GIVEN RECORDS:

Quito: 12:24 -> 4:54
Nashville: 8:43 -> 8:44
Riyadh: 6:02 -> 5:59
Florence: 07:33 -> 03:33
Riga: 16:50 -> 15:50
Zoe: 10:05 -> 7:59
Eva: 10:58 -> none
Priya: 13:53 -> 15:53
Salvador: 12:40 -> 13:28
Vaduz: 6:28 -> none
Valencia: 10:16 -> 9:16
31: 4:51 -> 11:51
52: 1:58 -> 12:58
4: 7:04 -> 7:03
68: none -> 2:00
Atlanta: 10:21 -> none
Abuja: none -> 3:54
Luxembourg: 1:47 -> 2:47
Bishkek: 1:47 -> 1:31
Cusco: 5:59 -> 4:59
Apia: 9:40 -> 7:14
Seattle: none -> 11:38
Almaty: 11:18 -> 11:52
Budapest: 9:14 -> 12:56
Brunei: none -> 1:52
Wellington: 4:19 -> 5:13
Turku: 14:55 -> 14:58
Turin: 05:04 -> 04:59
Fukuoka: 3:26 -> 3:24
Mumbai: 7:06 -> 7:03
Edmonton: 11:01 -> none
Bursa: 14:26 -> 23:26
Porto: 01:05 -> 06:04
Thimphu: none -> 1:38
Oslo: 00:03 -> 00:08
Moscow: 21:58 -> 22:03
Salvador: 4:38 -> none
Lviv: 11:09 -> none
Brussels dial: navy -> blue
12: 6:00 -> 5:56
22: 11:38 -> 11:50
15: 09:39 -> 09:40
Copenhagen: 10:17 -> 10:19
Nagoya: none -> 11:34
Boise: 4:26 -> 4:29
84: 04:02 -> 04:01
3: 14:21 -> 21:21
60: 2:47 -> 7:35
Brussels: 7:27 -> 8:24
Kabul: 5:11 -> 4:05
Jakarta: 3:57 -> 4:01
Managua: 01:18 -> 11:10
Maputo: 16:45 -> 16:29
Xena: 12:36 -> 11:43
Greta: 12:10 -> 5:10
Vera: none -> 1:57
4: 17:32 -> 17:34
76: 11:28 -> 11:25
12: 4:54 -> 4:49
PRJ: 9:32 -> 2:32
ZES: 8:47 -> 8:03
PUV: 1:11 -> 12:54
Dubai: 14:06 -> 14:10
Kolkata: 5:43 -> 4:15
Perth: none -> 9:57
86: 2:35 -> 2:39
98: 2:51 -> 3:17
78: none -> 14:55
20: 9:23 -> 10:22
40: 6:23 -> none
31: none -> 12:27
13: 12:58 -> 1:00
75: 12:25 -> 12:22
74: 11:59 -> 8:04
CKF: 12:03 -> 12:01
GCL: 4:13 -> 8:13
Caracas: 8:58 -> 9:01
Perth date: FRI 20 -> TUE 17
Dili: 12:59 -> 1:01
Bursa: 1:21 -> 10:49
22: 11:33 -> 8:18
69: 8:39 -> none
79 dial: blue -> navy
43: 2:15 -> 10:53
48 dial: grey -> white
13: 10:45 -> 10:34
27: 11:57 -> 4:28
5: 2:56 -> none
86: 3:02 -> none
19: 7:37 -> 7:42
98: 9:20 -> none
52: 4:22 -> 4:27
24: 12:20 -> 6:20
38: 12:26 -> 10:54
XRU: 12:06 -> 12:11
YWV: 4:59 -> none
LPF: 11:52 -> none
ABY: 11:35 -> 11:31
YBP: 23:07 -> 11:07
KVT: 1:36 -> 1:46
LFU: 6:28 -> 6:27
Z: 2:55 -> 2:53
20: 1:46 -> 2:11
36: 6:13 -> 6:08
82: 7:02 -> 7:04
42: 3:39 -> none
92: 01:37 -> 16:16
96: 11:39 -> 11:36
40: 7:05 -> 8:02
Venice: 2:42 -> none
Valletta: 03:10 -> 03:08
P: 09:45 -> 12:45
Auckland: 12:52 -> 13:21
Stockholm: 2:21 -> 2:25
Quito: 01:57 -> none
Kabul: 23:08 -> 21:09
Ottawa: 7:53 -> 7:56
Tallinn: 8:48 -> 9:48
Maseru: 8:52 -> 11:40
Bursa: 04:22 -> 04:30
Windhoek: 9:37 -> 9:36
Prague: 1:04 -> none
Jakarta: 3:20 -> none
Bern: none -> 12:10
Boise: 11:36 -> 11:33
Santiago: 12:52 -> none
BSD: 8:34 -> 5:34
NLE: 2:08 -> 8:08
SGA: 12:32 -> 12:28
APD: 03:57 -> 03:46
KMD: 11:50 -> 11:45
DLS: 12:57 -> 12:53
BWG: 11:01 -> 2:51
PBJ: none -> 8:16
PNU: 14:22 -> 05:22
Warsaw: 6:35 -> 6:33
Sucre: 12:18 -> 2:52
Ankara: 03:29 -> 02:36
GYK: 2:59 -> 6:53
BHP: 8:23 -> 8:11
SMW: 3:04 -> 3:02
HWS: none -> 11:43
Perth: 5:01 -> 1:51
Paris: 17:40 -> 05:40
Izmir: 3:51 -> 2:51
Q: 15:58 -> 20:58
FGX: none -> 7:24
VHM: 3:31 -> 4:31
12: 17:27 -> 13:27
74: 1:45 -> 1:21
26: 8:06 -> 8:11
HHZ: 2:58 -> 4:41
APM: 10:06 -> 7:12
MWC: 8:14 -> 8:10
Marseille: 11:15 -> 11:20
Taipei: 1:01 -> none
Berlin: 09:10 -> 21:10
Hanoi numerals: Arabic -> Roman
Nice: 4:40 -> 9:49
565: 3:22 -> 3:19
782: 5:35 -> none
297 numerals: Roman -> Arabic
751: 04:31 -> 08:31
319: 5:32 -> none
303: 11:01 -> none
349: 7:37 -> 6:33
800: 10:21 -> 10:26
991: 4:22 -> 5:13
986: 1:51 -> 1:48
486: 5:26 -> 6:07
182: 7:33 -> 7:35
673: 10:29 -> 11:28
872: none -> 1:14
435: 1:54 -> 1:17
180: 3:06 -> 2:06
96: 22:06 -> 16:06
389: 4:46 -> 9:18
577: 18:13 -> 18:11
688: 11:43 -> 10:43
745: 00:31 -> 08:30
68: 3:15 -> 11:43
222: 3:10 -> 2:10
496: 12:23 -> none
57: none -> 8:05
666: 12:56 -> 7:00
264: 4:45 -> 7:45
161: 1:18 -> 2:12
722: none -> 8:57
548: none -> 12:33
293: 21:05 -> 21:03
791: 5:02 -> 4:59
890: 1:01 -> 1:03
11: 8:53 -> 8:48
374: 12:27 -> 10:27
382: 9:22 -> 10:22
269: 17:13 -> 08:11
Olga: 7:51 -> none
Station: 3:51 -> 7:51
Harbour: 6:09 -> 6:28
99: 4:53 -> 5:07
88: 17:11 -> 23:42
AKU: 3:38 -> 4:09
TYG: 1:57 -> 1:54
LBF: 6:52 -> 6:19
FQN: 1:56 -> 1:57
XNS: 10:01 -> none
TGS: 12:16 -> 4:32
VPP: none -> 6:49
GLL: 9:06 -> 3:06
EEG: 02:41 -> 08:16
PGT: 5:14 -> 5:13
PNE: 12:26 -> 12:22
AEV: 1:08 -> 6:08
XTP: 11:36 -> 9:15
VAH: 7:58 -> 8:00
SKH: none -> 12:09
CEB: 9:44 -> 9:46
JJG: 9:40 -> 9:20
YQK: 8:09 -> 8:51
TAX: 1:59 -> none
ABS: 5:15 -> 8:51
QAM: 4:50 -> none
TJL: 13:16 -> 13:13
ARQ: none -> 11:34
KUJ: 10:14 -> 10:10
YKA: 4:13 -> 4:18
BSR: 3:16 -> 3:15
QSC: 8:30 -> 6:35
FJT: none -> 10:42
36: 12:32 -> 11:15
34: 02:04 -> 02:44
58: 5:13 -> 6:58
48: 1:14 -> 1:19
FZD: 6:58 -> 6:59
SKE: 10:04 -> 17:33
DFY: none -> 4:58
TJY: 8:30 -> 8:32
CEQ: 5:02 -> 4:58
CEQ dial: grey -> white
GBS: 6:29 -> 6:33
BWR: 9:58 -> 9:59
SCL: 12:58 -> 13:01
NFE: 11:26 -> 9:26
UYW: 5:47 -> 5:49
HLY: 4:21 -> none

DO THIS:
Return every line of the items above that contains the string "blue", treating uppercase and lowercase letters as different.

TASK RESPONSE:
Brussels dial: navy -> blue
79 dial: blue -> navy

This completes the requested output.